■ 課題の要件: 資料の中で「kern」という文字列を含む行はいくつあるか、数だけを答えよ。大文字と小文字は区別する。

___

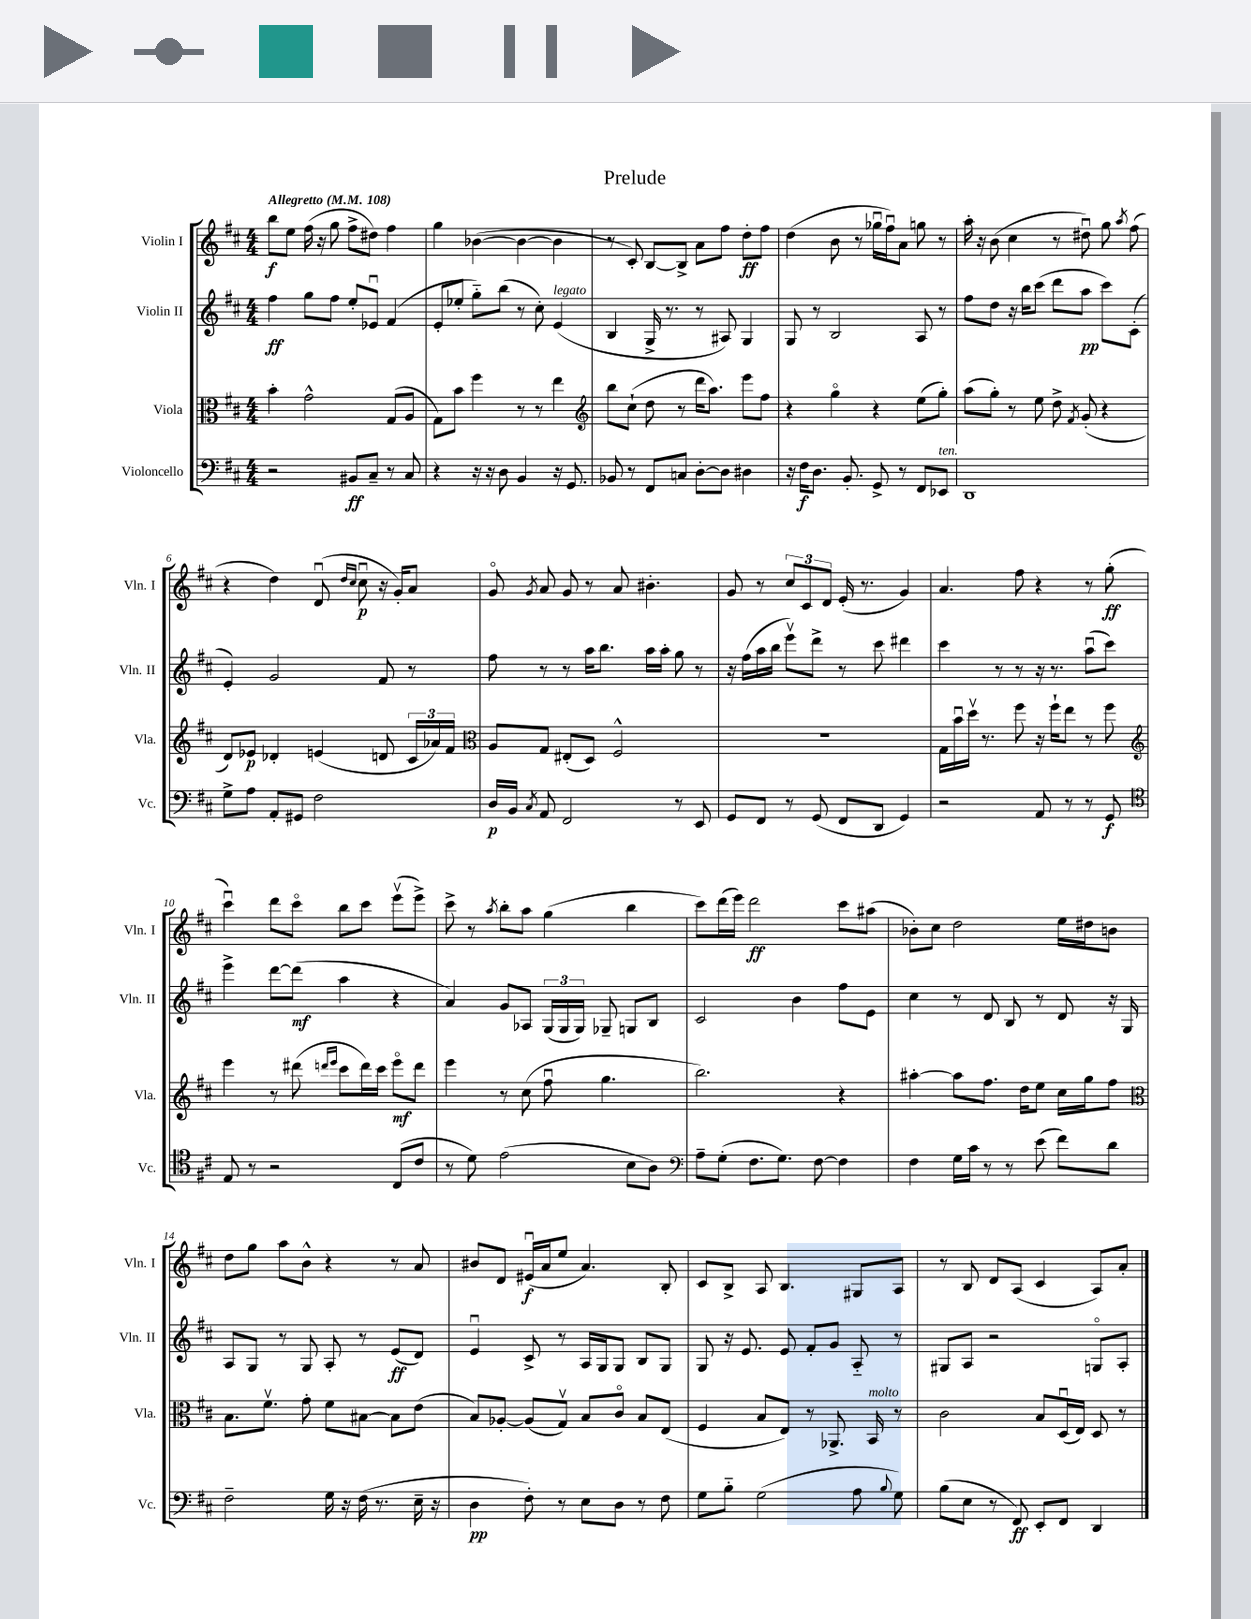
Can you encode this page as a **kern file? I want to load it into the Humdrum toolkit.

**kern	**dynam	**kern	**dynam	**kern	**dynam	**kern	**dynam
*part4	*part4	*part3	*part3	*part2	*part2	*part1	*part1
*staff4	*staff4	*staff3	*staff3	*staff2	*staff2	*staff1	*staff1
*I"Violoncello	*	*I"Viola	*	*I"Violin II	*	*I"Violin I	*
*I'Vc.	*	*I'Vla.	*	*I'Vln. II	*	*I'Vln. I	*
*clefF4	*	*clefC3	*	*clefG2	*	*clefG2	*
*k[f#c#]	*	*k[f#c#]	*	*k[f#c#]	*	*k[f#c#]	*
*M4/4	*	*M4/4	*	*M4/4	*	*M4/4	*
*MM108	*	*MM108	*	*MM108	*	*MM108	*
=1	=1	=1	=1	=1	=1	=1	=1
!	!	!	!	!	!	!LO:TX:a:B:t=Allegretto	!
2r	.	4b'\	.	4ff#\	ff	8bb\L	f
.	.	.	.	.	.	8ee\J	.
.	.	2g^^\	.	8gg\L	.	(16ff#\	.
.	.	.	.	.	.	16r	.
.	.	.	.	8ff#\J	.	8gg\	.
8BB#X/L	ff	.	.	8ee'/L	.	8ff#^\L	.
8C#~/J	.	.	.	8e-Xu/J	.	8dd#X\J)	.
8r	.	(8G/L	.	(4f#/	.	4ff#\	.
8C#/	.	8A/J	.	.	.	.	.
=2	=2	=2	=2	=2	=2	=2	=2
4r	.	8G\L)	.	8e'/L	.	4gg\	.
.	.	8b\J	.	8ee-X'/J	.	.	.
16r	.	4ff#\	.	8gg\L)	.	([4b-X\	.
16r	.	.	.	.	.	.	.
8D\	.	.	.	(8bb\J	.	.	.
4BB/	.	8r	.	8r	.	4b-\_	.
.	.	8r	.	8cc#'\)	.	.	.
!	!	!	!	!LO:TX:a:i:t=legato	!	!	!
16r	.	4ee\	.	(4e/	.	4b-\]	.
8.GG/	.	.	.	.	.	.	.
=3	=3	=3	=3	=3	=3	=3	=3
*	*	*clefG2	*	*	*	*	*
8BB-X/	.	8bb\L	.	4B/	.	8r	.
8r	.	(8cc#`\J	.	.	.	8c#'/)	.
8FF#/L	.	8dd\	.	16G^/	.	[8B/L	.
.	.	.	.	8.r	.	.	.
8Cn/J	.	8r	.	.	.	8B^/J]	.
[8D'\L	.	16ddd\KL	.	8r	.	8a\L	.
.	.	8.aa\J)	.	.	.	.	.
8D\J]	.	.	.	8A#X/)	.	8ff#\J	.
4D#X\	.	8eee\L	.	4G/	.	8dd'\L	ff
.	.	8ff#\J	.	.	.	8ff#\J	.
=4	=4	=4	=4	=4	=4	=4	=4
16r	.	4r	.	8G/	.	(4dd\	.
16F#\KL	f	.	.	.	.	.	.
8.D\J	.	.	.	8r	.	.	.
.	.	4gg\	.	2B/	.	8b\	.
8.BB'/	.	.	.	.	.	.	.
.	.	.	.	.	.	8r	.
8GG^/	.	4r	.	.	.	16gg-Xu\LL	.
.	.	.	.	.	.	16ff#u\J)	.
8r	.	.	.	.	.	8a\J	.
8FF#/L	.	(8ee\L	.	8A/	.	8ggn\	.
!LO:TX:a:i:t=ten.	!	!	!	!	!	!	!
8EE-X/J	.	8gg'\J)	.	8r	.	8r	.
=5	=5	=5	=5	=5	=5	=5	=5
1DD	.	(8aa\L	.	8ff#\L	.	16aa'\	.
.	.	.	.	.	.	16r	.
.	.	8gg'\J)	.	8dd\J	.	(8b\	.
.	.	8r	.	16r	.	4cc#\	.
.	.	.	.	16bb\KL	.	.	.
.	.	8ee\	.	(8ccc#\J	.	.	.
.	.	8dd^\	.	8ddd\L	.	8r	.
.	.	8qf#/	.	.	.	.	.
.	.	(8g'/	.	8aa\J	pp	8dd#Xu\)	.
.	.	4r	.	8ccc#\L)	.	8gg\	.
.	.	.	.	.	.	8qaa/	.
.	.	.	.	(8c#'\J	.	(8ff#\	.
!!LO:LB:g=z
=6	=6	=6	=6	=6	=6	=6	=6
8G^\L	.	8d/L)	.	4e'/)	.	4r	.
8A\J	.	8e-X/J	p	.	.	.	.
8AA'/L	.	4d-X'/	.	2g/	.	4dd\)	.
8GG#X/J	.	.	.	.	.	.	.
2F#\	.	(4en/	.	.	.	(8du/	.
.	.	.	.	.	.	16qqdd/LL	.
.	.	.	.	.	.	16qqcc#/JJ	.
.	.	.	.	.	.	8cc#u\	p
.	.	8dn/	.	8f#/	.	16r	.
.	.	.	.	.	.	16g'/KL)	.
.	.	24c#/LL	.	8r	.	8a/J	.
.	.	24a-X/)	.	.	.	.	.
.	.	24f#/JJ	.	.	.	.	.
=7	=7	=7	=7	=7	=7	=7	=7
*	*	*clefC3	*	*	*	*	*
16D/LL	p	8A/L	.	8ff#\	.	8g/	.
16BB/JJ	.	.	.	.	.	.	.
8qC#/	.	.	.	.	.	8qg/	.
8AA/	.	8G/J	.	8r	.	8a/	.
2FF#/	.	(8E#X'/L	.	8r	.	8g/	.
.	.	8D/J)	.	16aa\KL	.	8r	.
.	.	.	.	8.bb\J	.	.	.
.	.	2F#^^/	.	.	.	8a/	.
.	.	.	.	16aa\LL	.	4.b#X'\	.
.	.	.	.	16aa'\JJ	.	.	.
8r	.	.	.	8gg\	.	.	.
8EE/	.	.	.	8r	.	.	.
=8	=8	=8	=8	=8	=8	=8	=8
8GG/L	.	1r	.	16r	.	8g/	.
.	.	.	.	(16ff#\LL	.	.	.
8FF#/J	.	.	.	16aa\	.	8r	.
.	.	.	.	16bb\JJ	.	.	.
8r	.	.	.	8eeev\L)	.	12cc#/L	.
.	.	.	.	.	.	12c#/	.
(8GG/	.	.	.	8ddd^\J	.	.	.
.	.	.	.	.	.	12d/J	.
8FF#/L	.	.	.	8r	.	(16e'/	.
.	.	.	.	.	.	8.r	.
8DD/J	.	.	.	8ccc#\	.	.	.
4GG/)	.	.	.	4ddd#X\	.	4g/)	.
=9	=9	=9	=9	=9	=9	=9	=9
2r	.	16G\LL	.	4ccc#\	.	4.a/	.
.	.	16bu\	.	.	.	.	.
.	.	16ddv\JJ	.	.	.	.	.
.	.	8.r	.	.	.	.	.
.	.	.	.	8r	.	.	.
.	.	8ff#\	.	8r	.	8ff#\	.
8AA/	.	16r	.	16r	.	4r	.
.	.	16ff#`\KL	.	8.r	.	.	.
8r	.	8ee\J	.	.	.	.	.
8r	.	8r	.	(8aau\L	.	8r	.
8GG/	f	8ff#\	.	8ccc#\J)	.	(8gg'\	ff
!!LO:LB:g=z
=10	=10	=10	=10	=10	=10	=10	=10
*clefC4	*	*clefG2	*	*	*	*	*
8E/	.	4eee\	.	4eee^\	.	4ccc#u\)	.
8r	.	.	.	.	.	.	.
2r	.	8r	.	[8ddd\L	.	8ddd\L	.
.	.	(8ddd#X\	.	(8ddd\J]	mf	8ccc#\J	.
.	.	16qqdddn/LL	.	.	.	.	.
.	.	16qqeee/JJ	.	.	.	.	.
.	.	8ccc#\L	.	4aa\	.	8bb\L	.
.	.	16ddd\L)	.	.	.	8ccc#\J	.
.	.	16ccc#\JJ	.	.	.	.	.
(8C#/L	.	8eee\L	mf	4r	.	(8eeev\L	.
8c#/J	.	8ddd\J	.	.	.	8eee^\J)	.
=11	=11	=11	=11	=11	=11	=11	=11
8r	.	4eee\	.	4a/)	.	8ccc#^\	.
8d\)	.	.	.	.	.	8r	.
.	.	.	.	.	.	8qaa/	.
(2e\	.	8r	.	8g/L	.	8bb'\L	.
.	.	(8cc#\	.	8A-X/J	.	8aa\J	.
.	.	8ff#u\	.	(24G/LL	.	(4gg\	.
.	.	.	.	24G/	.	.	.
.	.	.	.	24G/JJ)	.	.	.
.	.	4.gg\	.	8G-X~/	.	.	.
8B\L	.	.	.	8Gn/L	.	4bb\	.
8A\J)	.	.	.	8B/J	.	.	.
=12	=12	=12	=12	=12	=12	=12	=12
*clefF4	*	*	*	*	*	*	*
8A~\L	.	2.bb\)	.	2c#/	.	8ccc#\L)	.
(8G'\J	.	.	.	.	.	(16ddd\L	.
.	.	.	.	.	.	16eee\JJ)	.
8.F#\L	.	.	.	.	.	2ddd\	ff
8.G\J)	.	.	.	.	.	.	.
.	.	.	.	4b\	.	.	.
[8F#\	.	.	.	.	.	.	.
4F#\]	.	4r	.	8ff#\L	.	8ccc#\L	.
.	.	.	.	8e\J	.	(8aa#X\J	.
=13	=13	=13	=13	=13	=13	=13	=13
4F#\	.	[4aa#X'\	.	4cc#\	.	8b-X'\L)	.
.	.	.	.	.	.	8cc#\J	.
16G\LL	.	8aa#\L]	.	8r	.	2dd\	.
16c#\JJ	.	.	.	.	.	.	.
8r	.	8.ff#\J	.	8d/	.	.	.
8r	.	.	.	8B/	.	.	.
.	.	16dd\KL	.	.	.	.	.
(8e\	.	8ee\J	.	8r	.	.	.
8f#\L)	.	16cc#\LL	.	8d/	.	16ee\LL	.
.	.	16gg\J	.	.	.	16dd#X\J	.
8d\J	.	8ff#\J	.	16r	.	8bn\J	.
.	.	.	.	16G/	.	.	.
!!LO:LB:g=z
=14	=14	=14	=14	=14	=14	=14	=14
*	*	*clefC3	*	*	*	*	*
2F#~\	.	8.B\L	.	8A/L	.	8dd\L	.
.	.	.	.	8G/J	.	8gg\J	.
.	.	8.f#v\J	.	.	.	.	.
.	.	.	.	8r	.	8aa\L	.
.	.	8g'\	.	8G/	.	8b^^\J	.
16G\	.	8f#\L	.	8A'/	.	4r	.
16r	.	.	.	.	.	.	.
(16F#\	.	[8B#X\J	.	8r	.	.	.
8.r	.	.	.	.	.	.	.
.	.	8B#\L]	.	(8e/L	ff	8r	.
16E~\	.	(8e\J	.	8d/J)	.	8a/	.
16r	.	.	.	.	.	.	.
=15	=15	=15	=15	=15	=15	=15	=15
4D\	pp	8B/L)	.	4eu/	.	8b#X/L	.
.	.	[8A-X'/J	.	.	.	8d/J	.
8F#'\)	.	(8A-/L]	.	8c#^/	.	(16e#Xu/LL	f
.	.	.	.	.	.	16a/J	.
8r	.	8Gv/J)	.	8r	.	8ee/J	.
8E\L	.	8B/L	.	16A/LL	.	4.a/)	.
.	.	.	.	16G/J	.	.	.
8D\J	.	8c#/J	.	8G/J	.	.	.
8r	.	8B/L	.	8B/L	.	.	.
8F#\	.	(8E/J	.	8G/J	.	8B'/	.
=16	=16	=16	=16	=16	=16	=16	=16
8G\L	.	4F#/	.	8G/	.	8c#/L	.
8B\J	.	.	.	16r	.	8B^/J	.
.	.	.	.	8.e/	.	.	.
(2G\	.	8B/L	.	.	.	8A/	.
.	.	8E/J)	.	8e/	.	4.B/	.
.	.	8r	.	8f#'/L	.	.	.
.	.	8.AA-X^/	.	8g/J	.	.	.
8A\	.	.	.	8A/	.	8G#X/L	.
!	!	!LO:TX:a:i:t=molto	!	!	!	!	!
.	.	16BB/	.	.	.	.	.
8qqB/	.	.	.	.	.	.	.
8G\)	.	8r	.	8r	.	8A/J	.
=17	=17	=17	=17	=17	=17	=17	=17
(8B\L	.	2c#\	.	8G#X/L	.	8r	.
8E\J	.	.	.	8A/J	.	8B/	.
8r	.	.	.	2r	.	8d/L	.
8FF#/)	ff	.	.	.	.	(8A/J	.
8EE'/L	.	8B/L	.	.	.	4c#/	.
8FF#/J	.	(16Du/L	.	.	.	.	.
.	.	16E/JJ)	.	.	.	.	.
4DD/	.	8D/	.	8Gn/L	.	8A/L)	.
.	.	8r	.	8A'/J	.	8a'/J	.
==	==	==	==	==	==	==	==
*-	*-	*-	*-	*-	*-	*-	*-
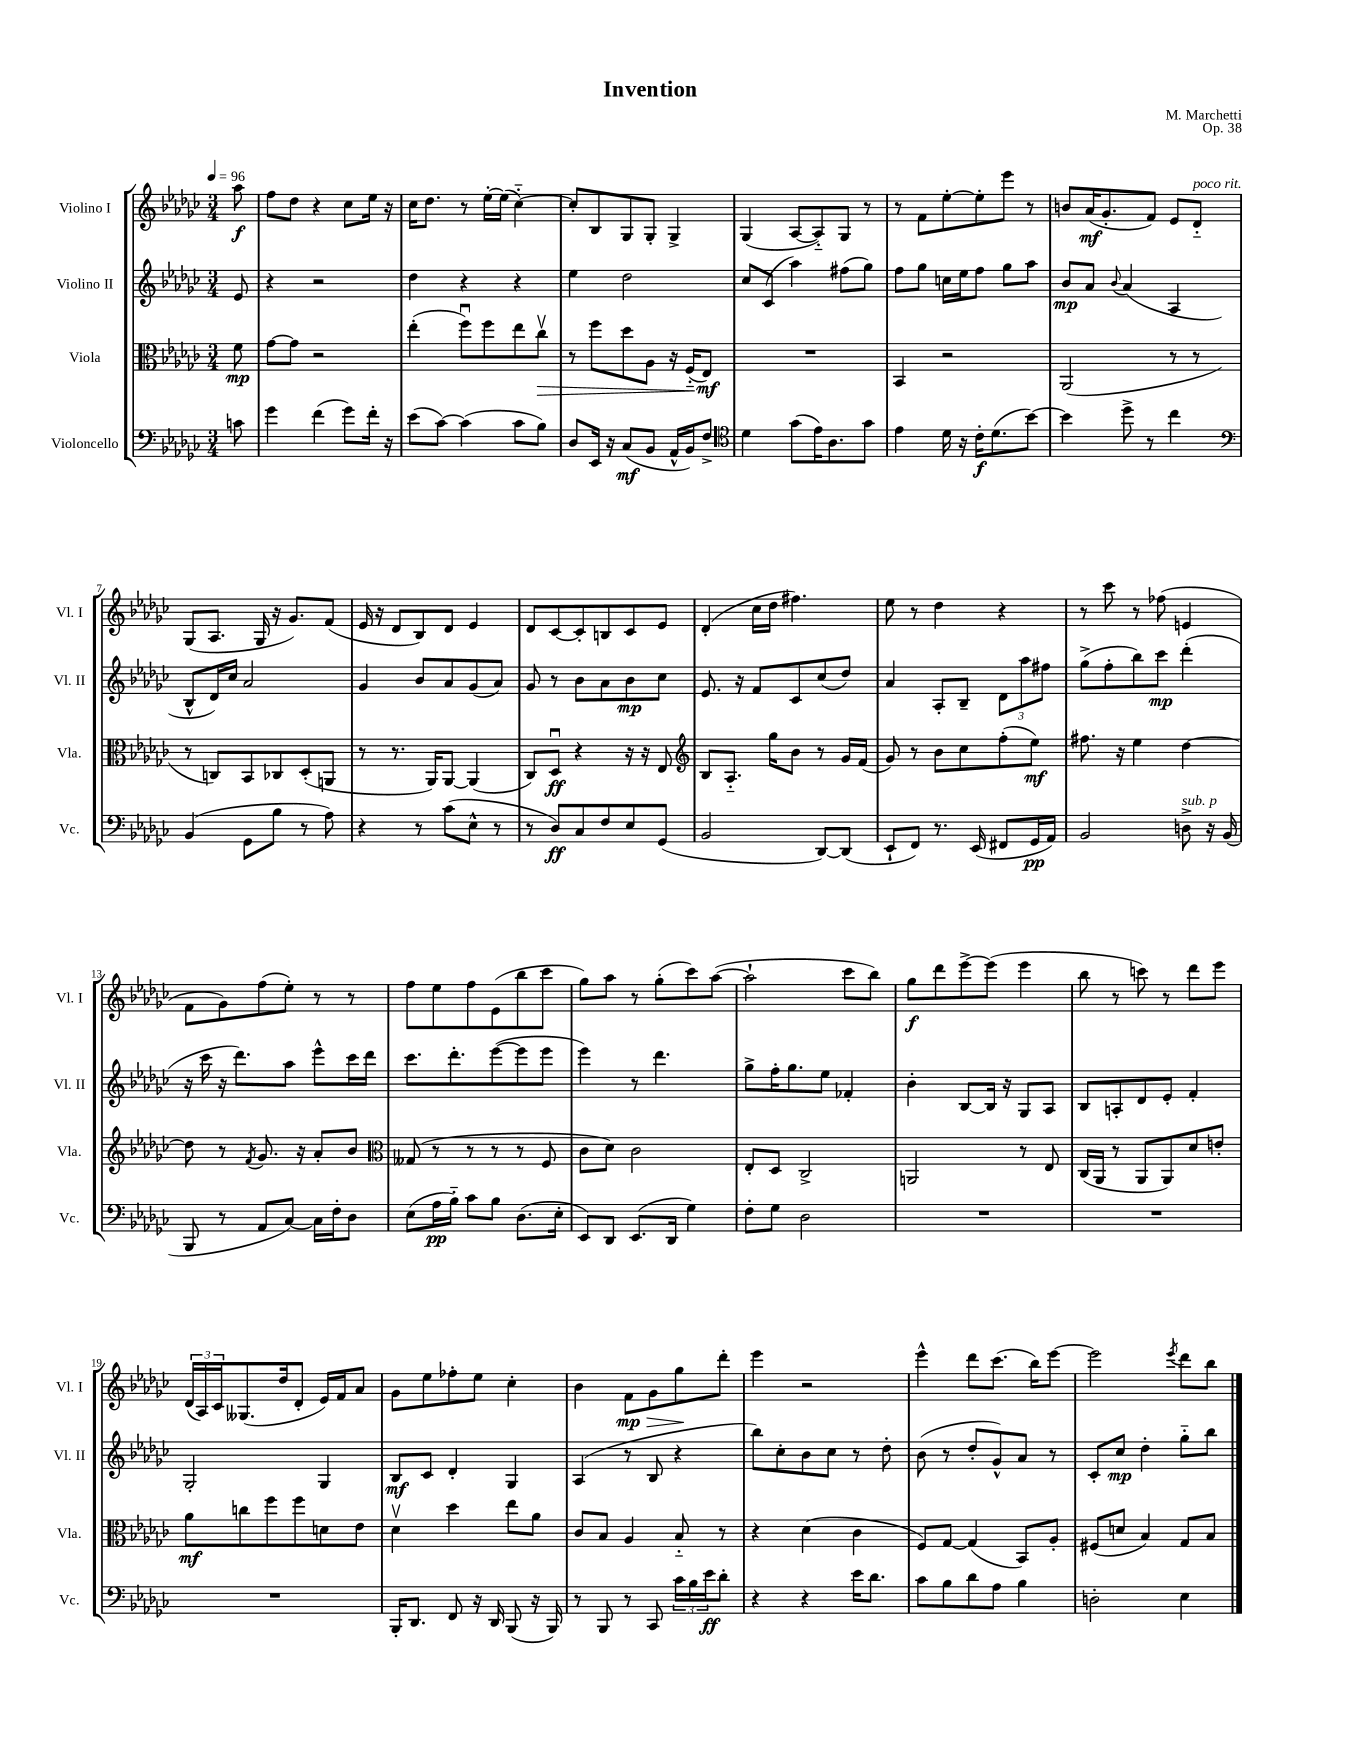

___

■ 回答全文: 2